Extracted information
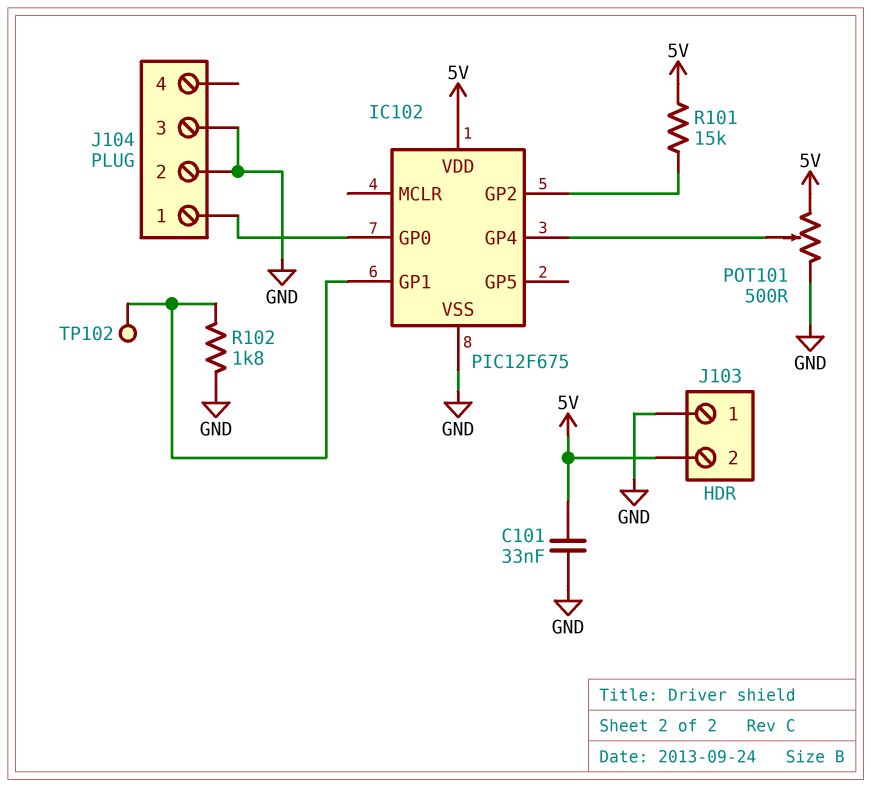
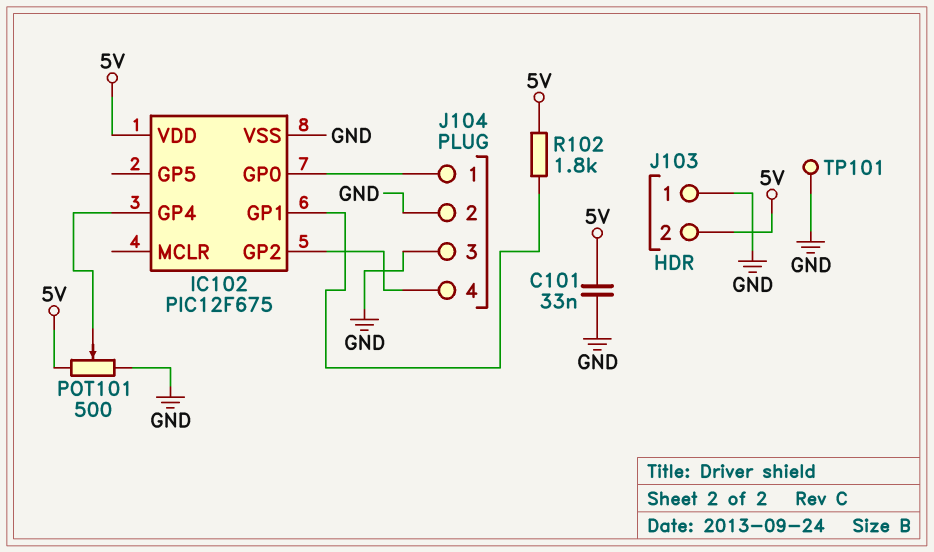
J104 pin 4: none -> IC102/GP2
R101: 15k (5V, IC102/GP2) -> none
R102: 1.8k (GND, IC102/GP1) -> 1.8k (5V, IC102/GP1)
TP101: none -> test point (GND)
TP102: test point (IC102/GP1) -> none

Directions for this task
Retype each entry exactly. No pictures.

Task result
J104 pin 4: none -> IC102/GP2
R101: 15k (5V, IC102/GP2) -> none
R102: 1.8k (GND, IC102/GP1) -> 1.8k (5V, IC102/GP1)
TP101: none -> test point (GND)
TP102: test point (IC102/GP1) -> none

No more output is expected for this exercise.